(PROBLEM DESCRIPTION): Rewrite every line of the material below with each occurrence of "cyan arrow" replaced by "blue arrow", keeping all other text unchanged. Omit the pictures from your answer.

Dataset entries

★ ★ ★

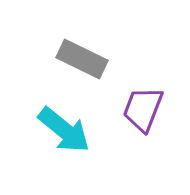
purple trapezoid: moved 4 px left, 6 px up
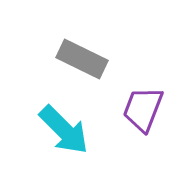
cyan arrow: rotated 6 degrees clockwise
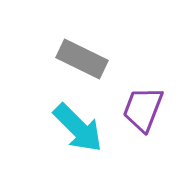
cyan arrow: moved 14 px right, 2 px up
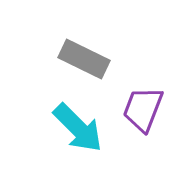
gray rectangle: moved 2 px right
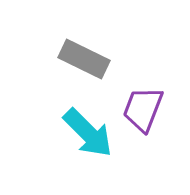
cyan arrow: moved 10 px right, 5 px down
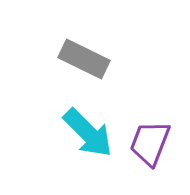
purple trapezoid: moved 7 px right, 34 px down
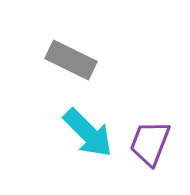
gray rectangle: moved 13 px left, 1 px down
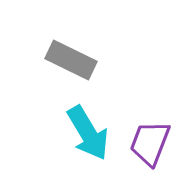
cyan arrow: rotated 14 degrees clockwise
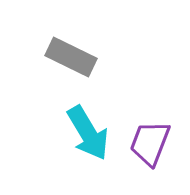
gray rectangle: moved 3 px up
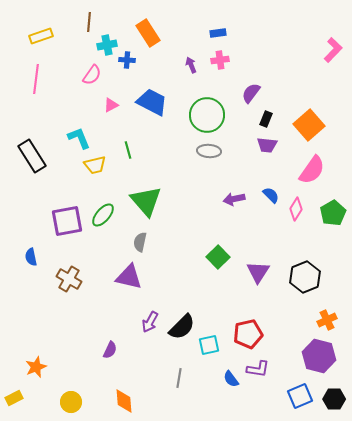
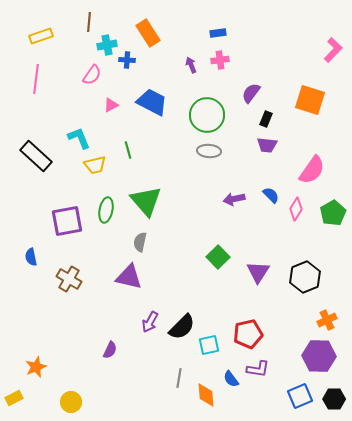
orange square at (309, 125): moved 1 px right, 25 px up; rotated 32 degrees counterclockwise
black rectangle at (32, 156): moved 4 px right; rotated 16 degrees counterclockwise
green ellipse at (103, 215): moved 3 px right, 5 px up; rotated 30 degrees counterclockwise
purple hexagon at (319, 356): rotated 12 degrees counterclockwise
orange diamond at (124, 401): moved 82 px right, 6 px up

★ ★ ★

(FULL ANSWER):
purple trapezoid: moved 4 px left, 6 px up
blue arrow: rotated 6 degrees clockwise
blue arrow: moved 14 px right, 2 px up
gray rectangle: moved 2 px right
blue arrow: moved 10 px right, 5 px down
purple trapezoid: moved 7 px right, 34 px down
gray rectangle: moved 13 px left, 1 px down
blue arrow: rotated 14 degrees clockwise
gray rectangle: moved 3 px up
orange square at (309, 125): moved 1 px right, 25 px up; rotated 32 degrees counterclockwise
black rectangle at (32, 156): moved 4 px right; rotated 16 degrees counterclockwise
green ellipse at (103, 215): moved 3 px right, 5 px up; rotated 30 degrees counterclockwise
purple hexagon at (319, 356): rotated 12 degrees counterclockwise
orange diamond at (124, 401): moved 82 px right, 6 px up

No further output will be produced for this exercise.